Task item » The answer must reproduce every record exactly, with all pictures omitted.

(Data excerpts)

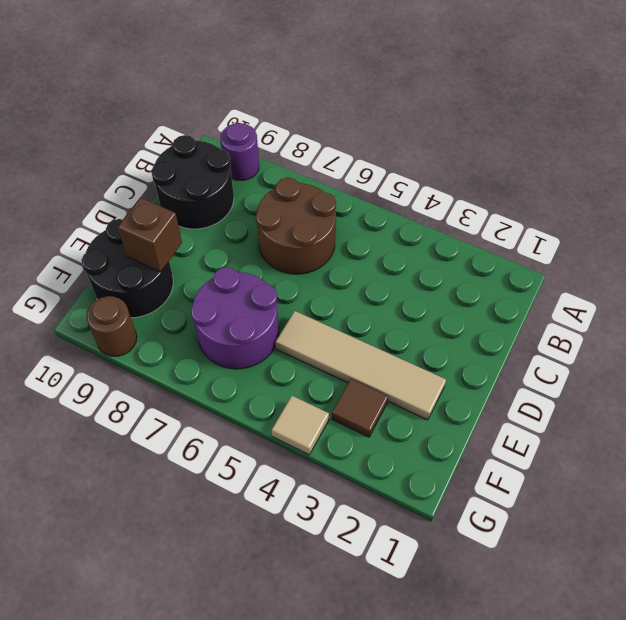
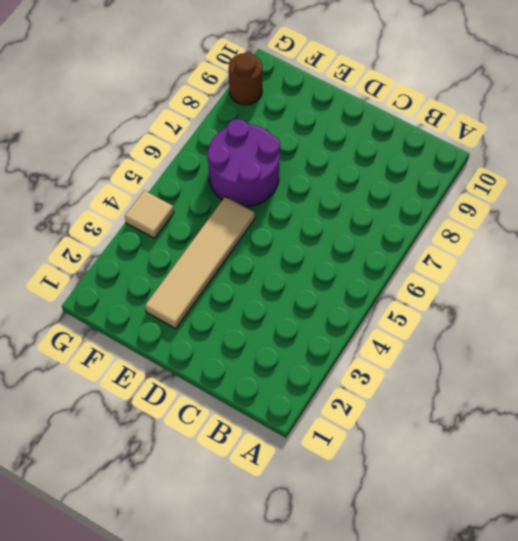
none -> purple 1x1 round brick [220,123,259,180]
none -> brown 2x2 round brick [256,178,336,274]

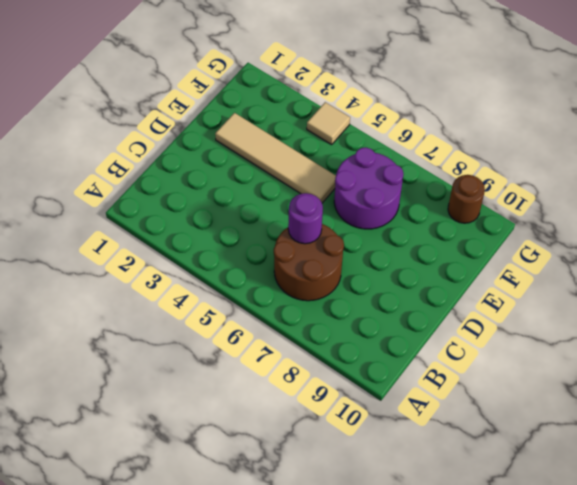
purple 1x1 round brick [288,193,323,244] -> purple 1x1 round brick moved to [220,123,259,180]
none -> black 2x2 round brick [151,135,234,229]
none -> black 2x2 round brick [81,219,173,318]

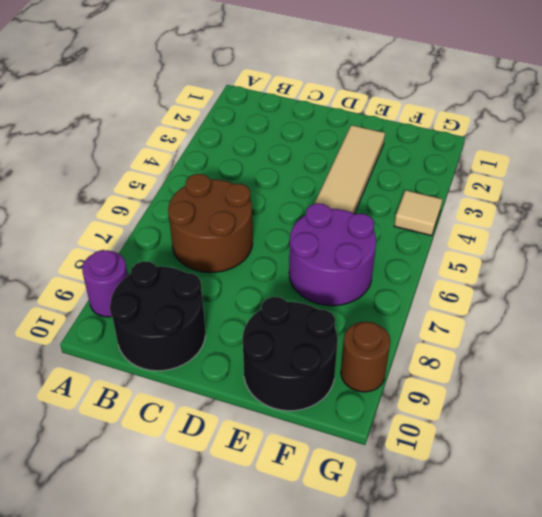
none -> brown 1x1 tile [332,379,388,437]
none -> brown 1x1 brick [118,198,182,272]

Result of the exercise »
none -> purple 1x1 round brick [220,123,259,180]
none -> brown 2x2 round brick [256,178,336,274]

purple 1x1 round brick [288,193,323,244] -> purple 1x1 round brick moved to [220,123,259,180]
none -> black 2x2 round brick [151,135,234,229]
none -> black 2x2 round brick [81,219,173,318]

none -> brown 1x1 tile [332,379,388,437]
none -> brown 1x1 brick [118,198,182,272]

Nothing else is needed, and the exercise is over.